BEGIN

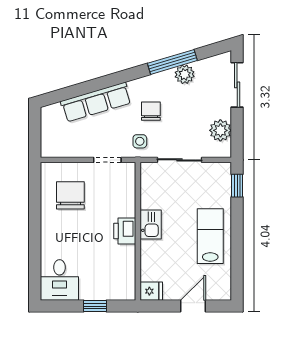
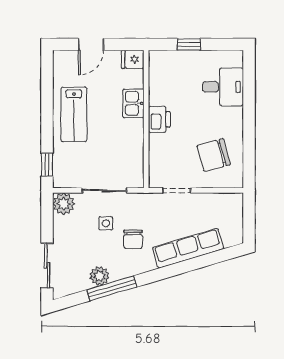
plant: (220, 130) -> (64, 204), moved
side table: (140, 141) -> (106, 223), moved
chair: (70, 195) -> (214, 155), turned 75
kitchen sink: (151, 224) -> (133, 103), moved
desk: (59, 280) -> (223, 87), moved, turned 90

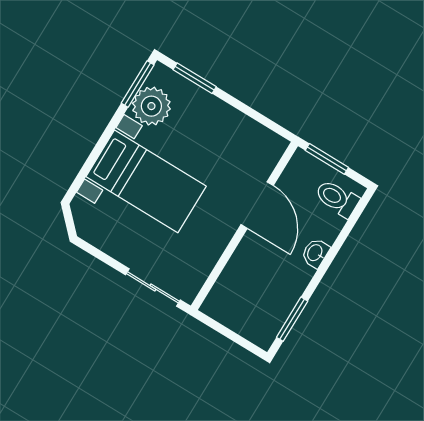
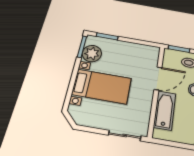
door: (257, 205) -> (158, 78), hinge flipped
bathtub: (242, 271) -> (165, 110), added

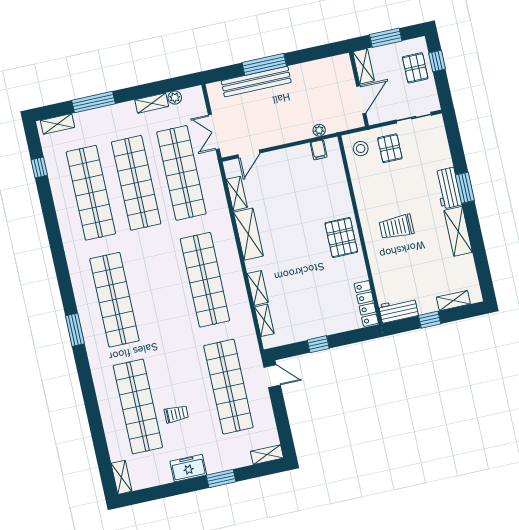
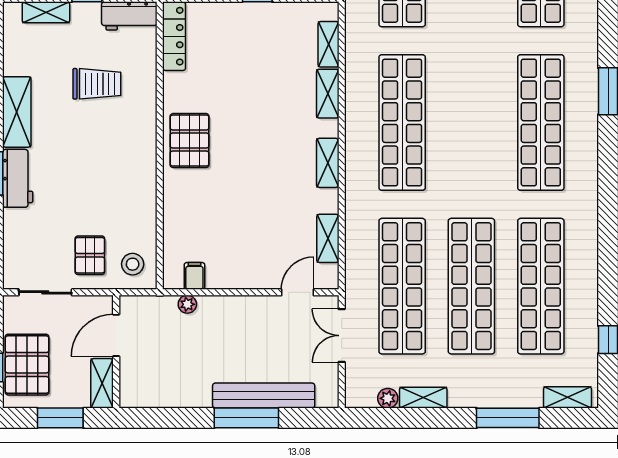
pallet: (415, 68) -> (27, 365), width x1.50, depth x1.42
double door: (214, 132) -> (342, 336), swing flipped
trolley: (396, 227) -> (97, 84), moved
shelving: (248, 234) -> (328, 163), width x0.67, depth x0.75

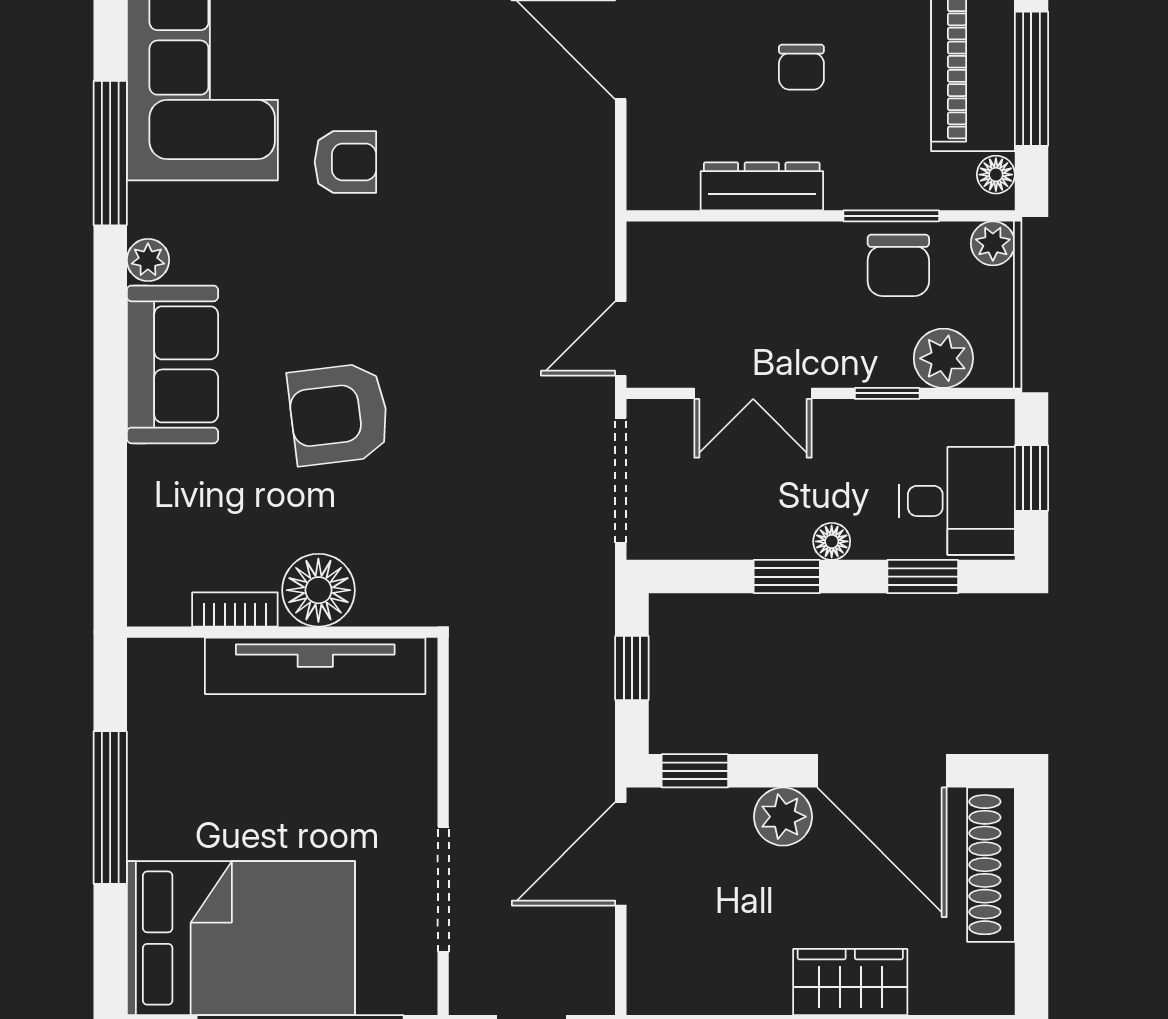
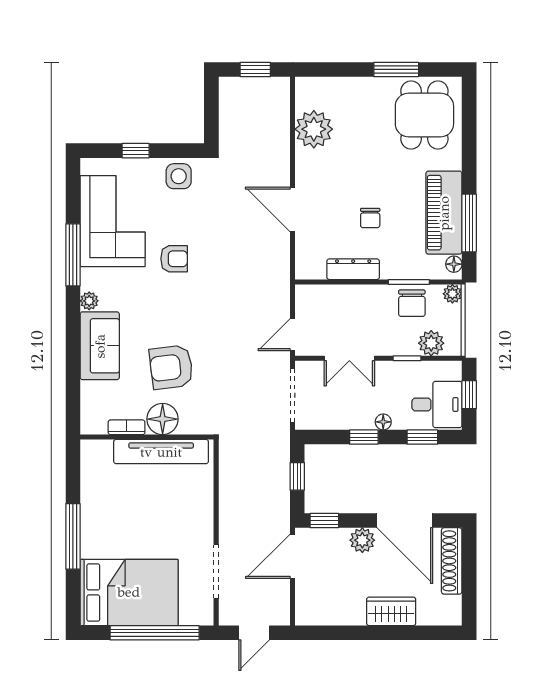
floor lamp: (318, 590) -> (163, 419), moved
bookcase: (235, 609) -> (127, 427), moved
wall: (282, 632) -> (147, 437), moved
tv unit: (315, 666) -> (161, 452), moved

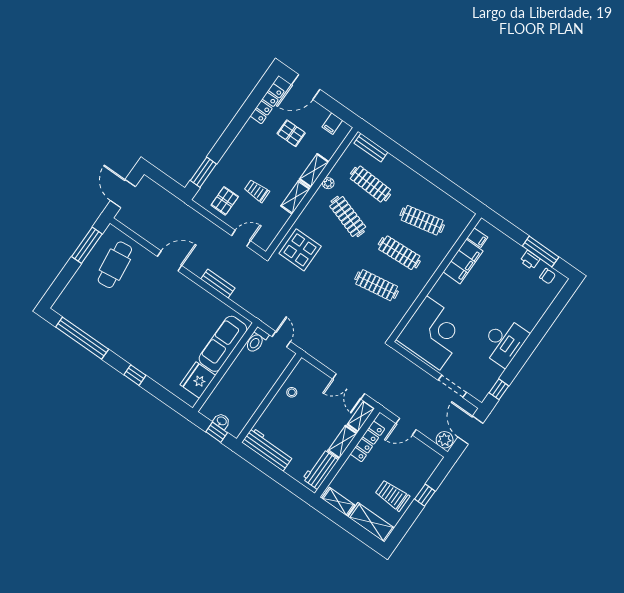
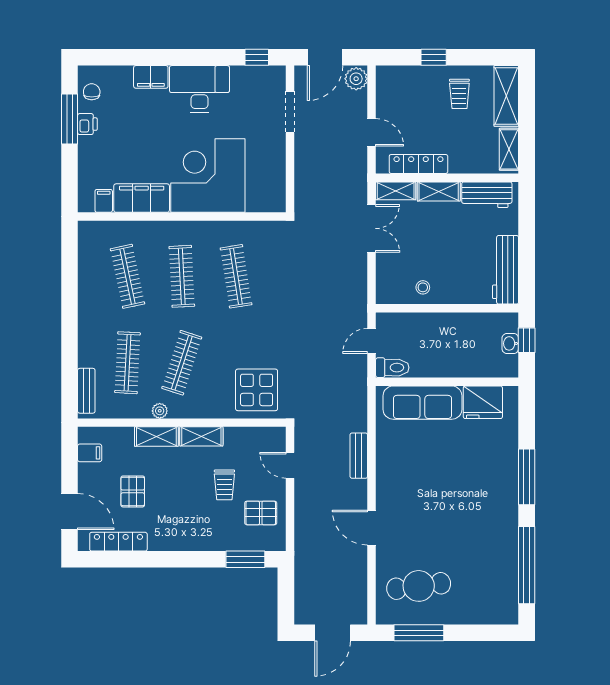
filing cabinet: (532, 318) -> (151, 77), added
corner desk: (433, 333) -> (208, 175), moved
window: (135, 375) -> (527, 477), width x2.17
trolley: (392, 495) -> (459, 94), width x0.73, depth x0.72

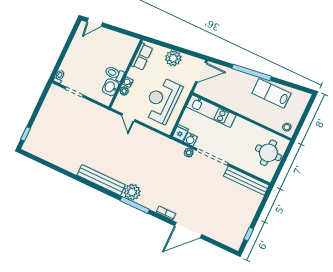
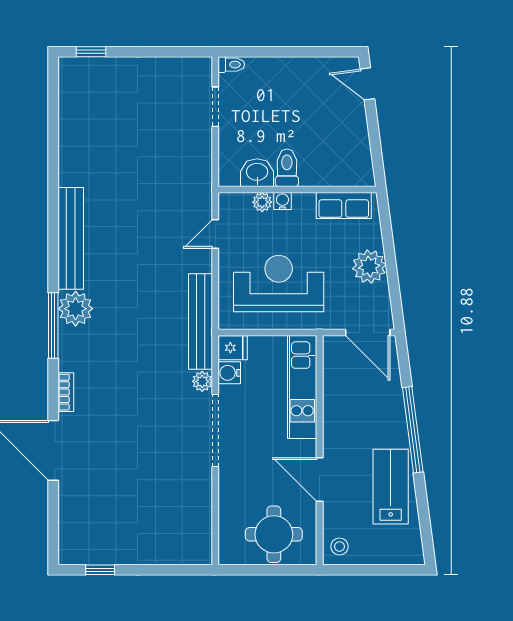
door: (254, 122) -> (320, 480), added
bench: (246, 181) -> (201, 321), moved

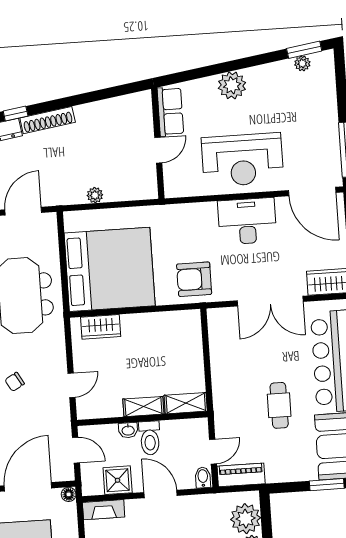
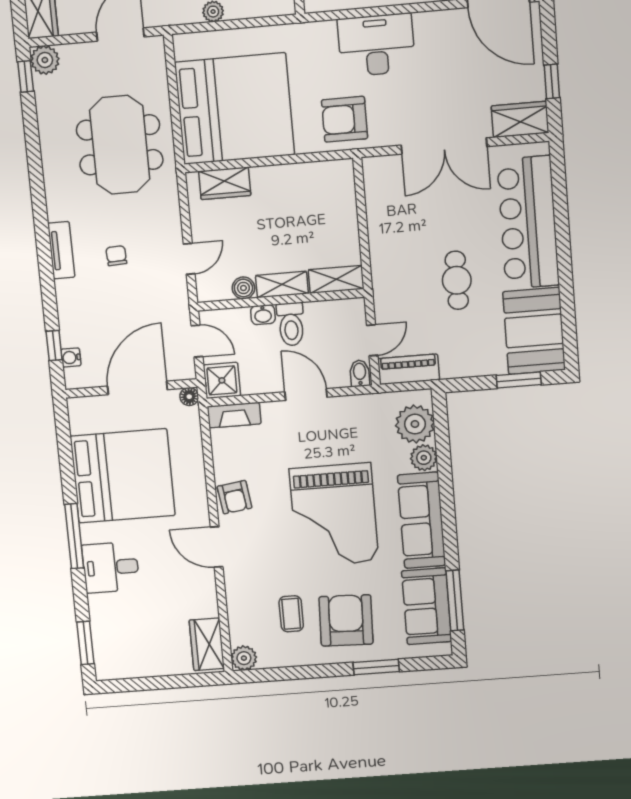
desk: (247, 221) -> (376, 45), moved
chair: (15, 382) -> (116, 256), turned 117
boiler: (113, 409) -> (243, 288), added
shower: (118, 480) -> (222, 380), moved

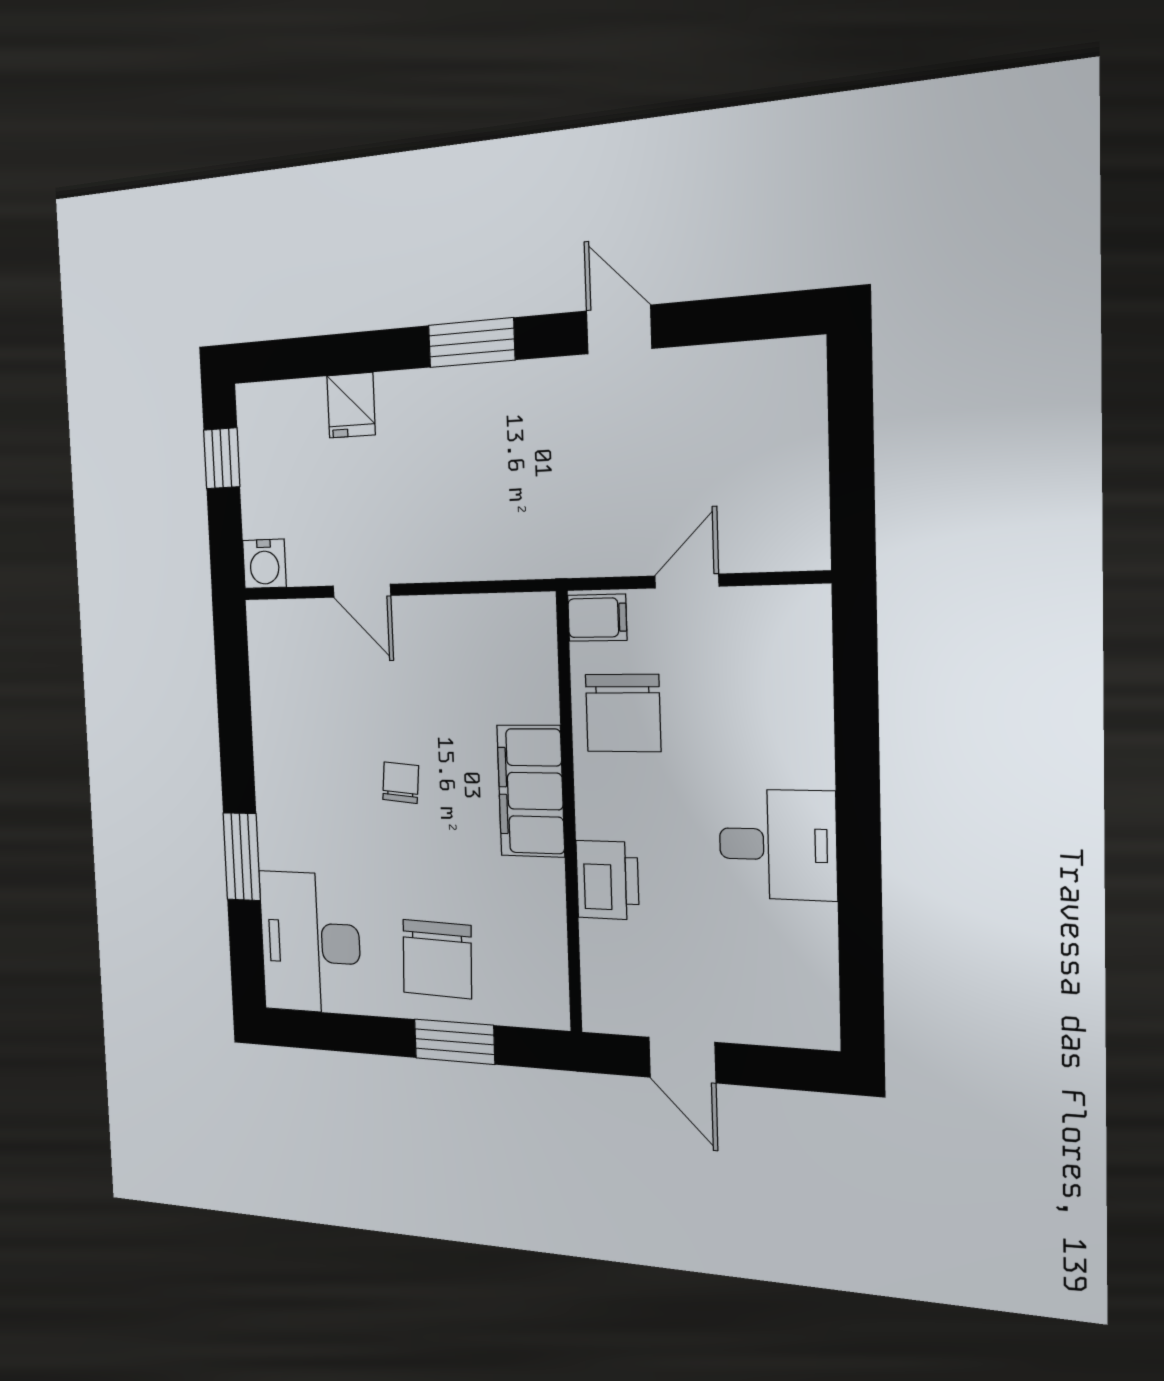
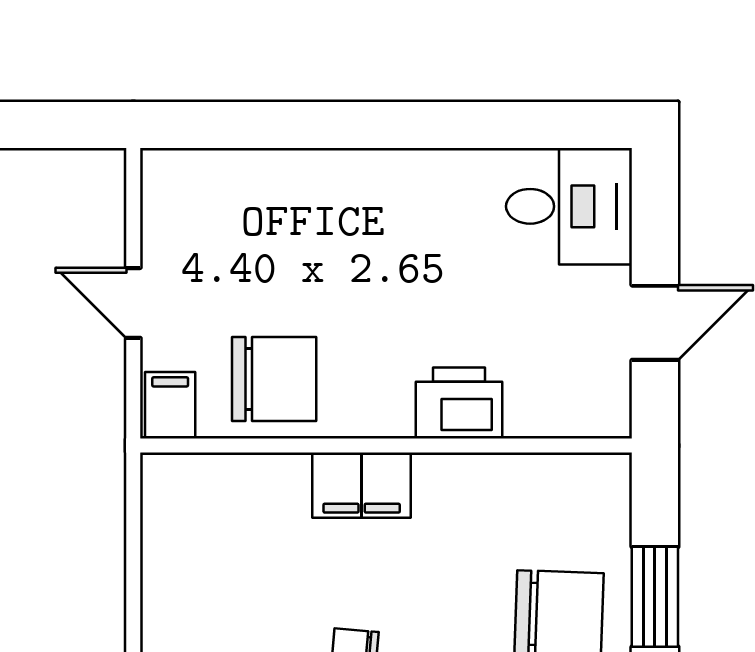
filing cabinet: (531, 791) -> (362, 485), width x0.67, depth x0.86
desk: (778, 845) -> (569, 206), moved, turned 90

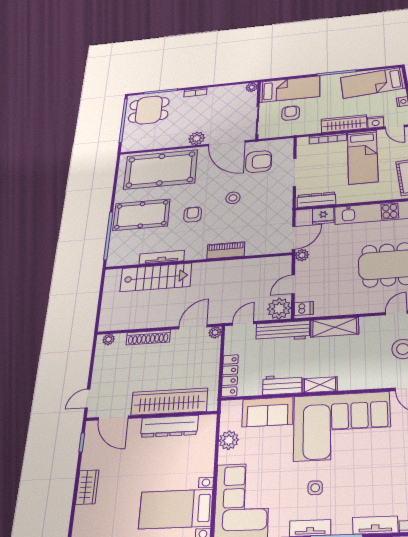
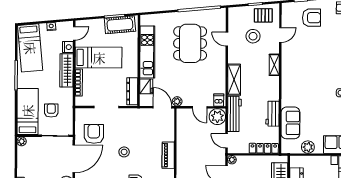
armchair: (291, 113) -> (51, 110), turned 90
shelving: (320, 385) -> (274, 65), moved
corner sofa: (342, 426) -> (303, 76), removed

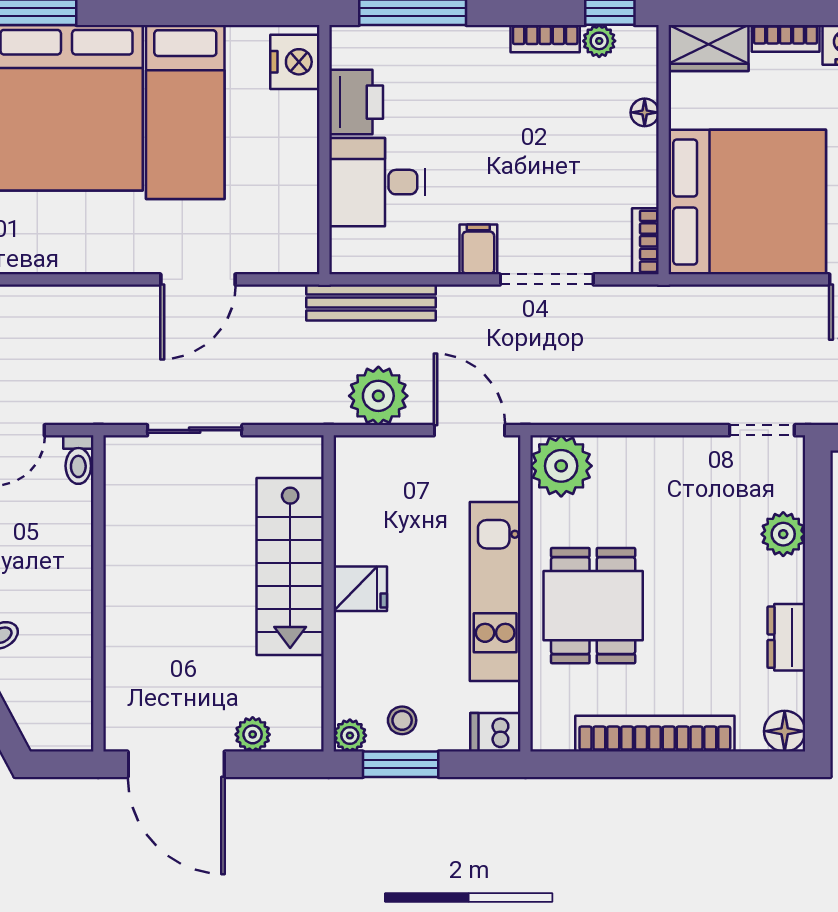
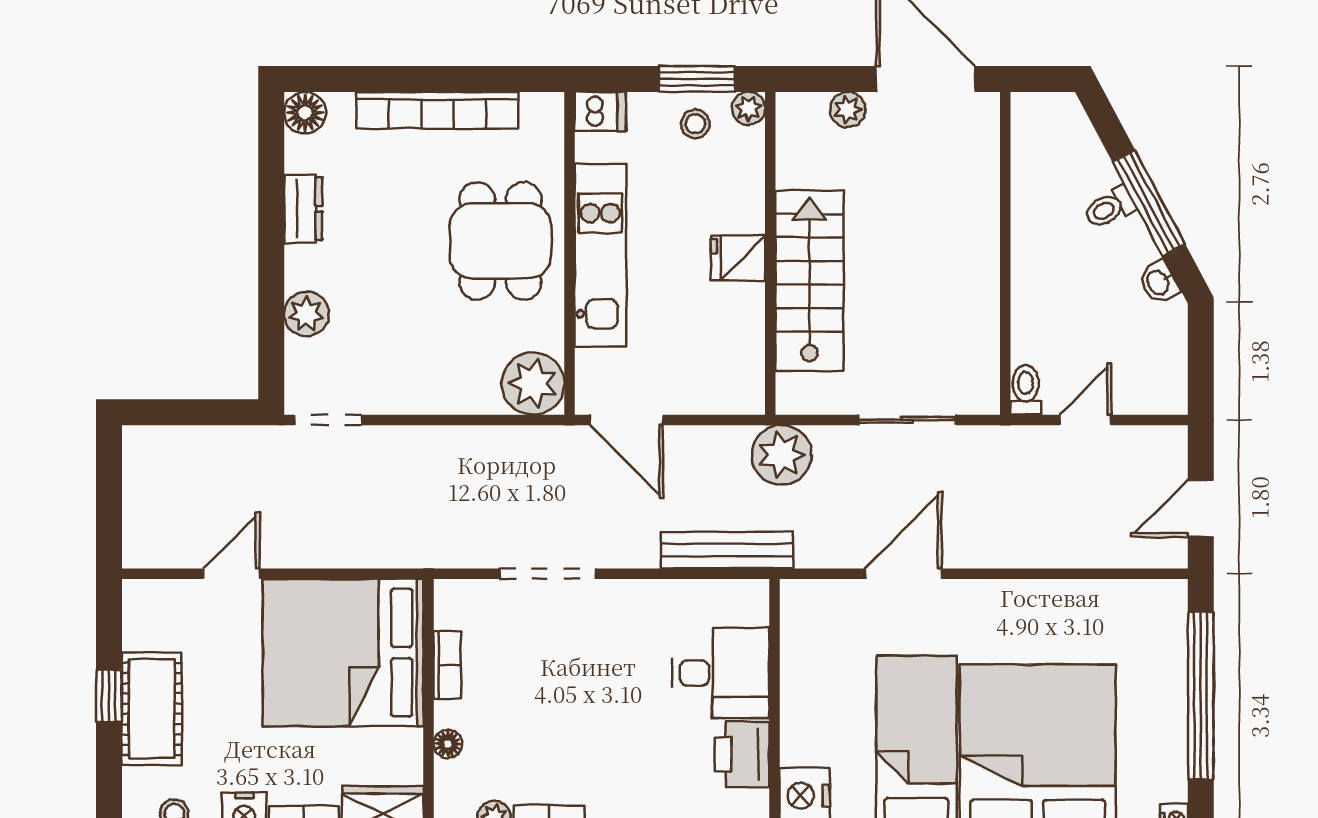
bookcase: (645, 241) -> (447, 665), moved
filing cabinet: (478, 249) -> (618, 604), removed
plant: (378, 396) -> (782, 455), moved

END

### Goal of the exercise:
Using the records above, return word for word the lines that begin at the one containing "door: (257, 205) -> (158, 78), hinge flipped" and end at the one containing "trolley: (396, 227) -> (97, 84), moved", both of them included and no pictures.

### Completed exercise:
door: (257, 205) -> (158, 78), hinge flipped
bathtub: (242, 271) -> (165, 110), added

pallet: (415, 68) -> (27, 365), width x1.50, depth x1.42
double door: (214, 132) -> (342, 336), swing flipped
trolley: (396, 227) -> (97, 84), moved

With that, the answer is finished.